* [About this exercise]: Produce a copy of every line in the records that holds the string "RESET".
====== The data ======
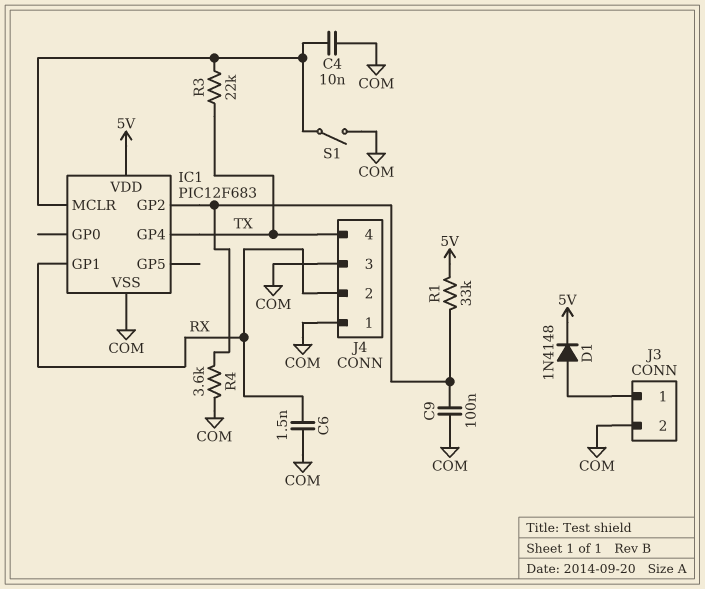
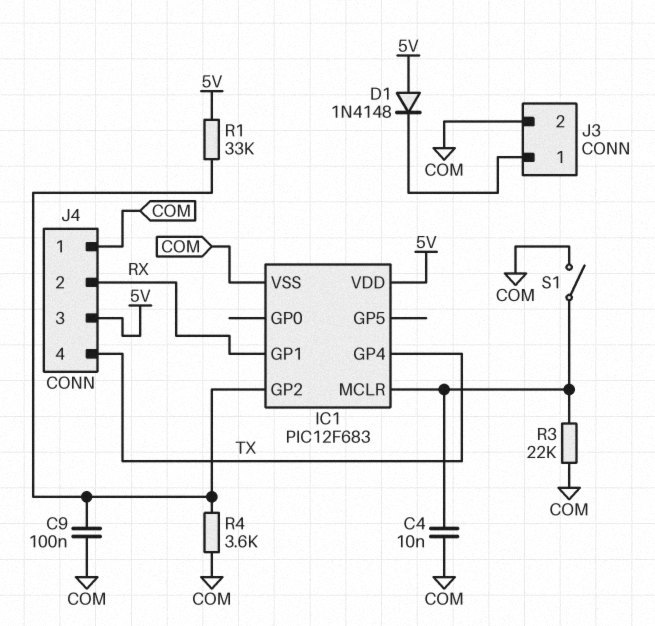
C6: 1.5nF (COM, RX) -> none
D1: diode 1N4148 (A J3/1, K 5V) -> diode 1N4148 (A 5V, K J3/1)
J4 pin 3: COM -> 5V
R3: 22k (IC1/MCLR, TX) -> 22k (COM, IC1/MCLR)

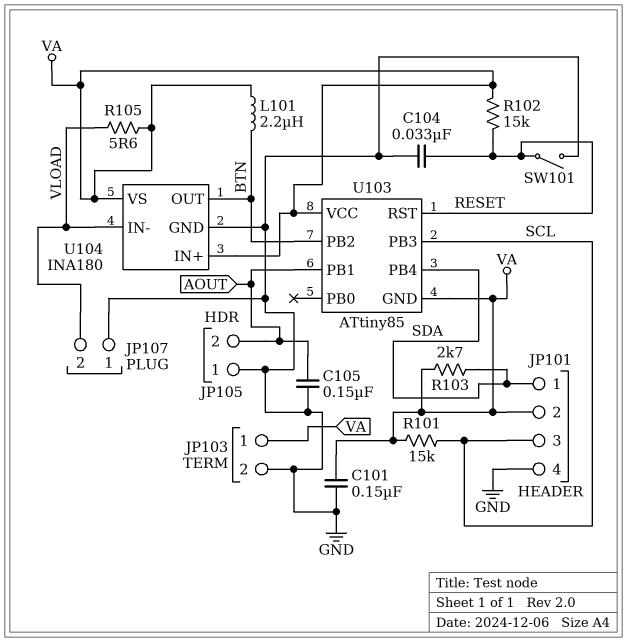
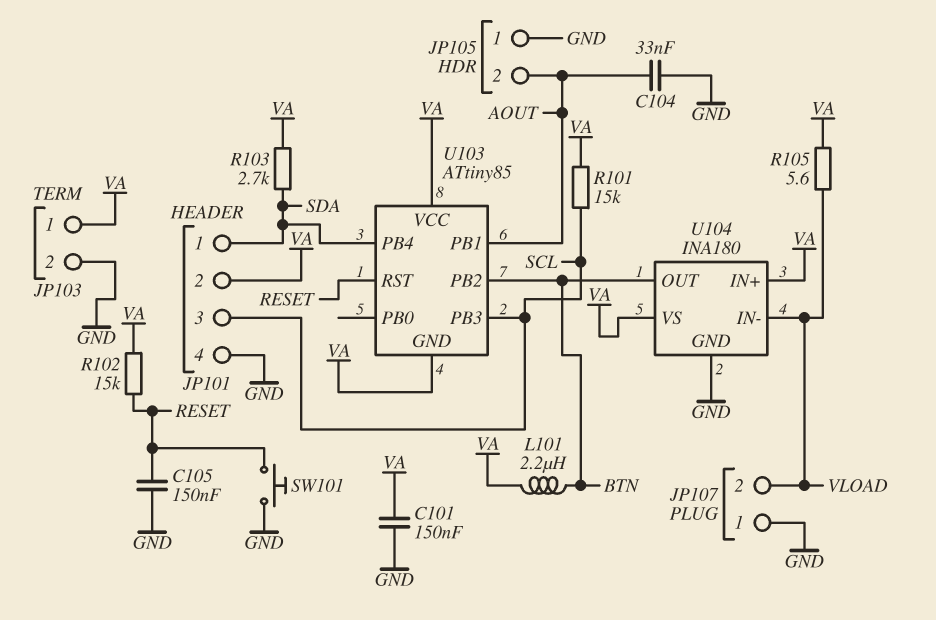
C104: 33nF (GND, RESET) -> 33nF (AOUT, GND)
C105: 150nF (AOUT, GND) -> 150nF (GND, RESET)
SW101: switch (GND, RESET) -> button (GND, RESET)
======
* [Reply]:
C104: 33nF (GND, RESET) -> 33nF (AOUT, GND)
C105: 150nF (AOUT, GND) -> 150nF (GND, RESET)
SW101: switch (GND, RESET) -> button (GND, RESET)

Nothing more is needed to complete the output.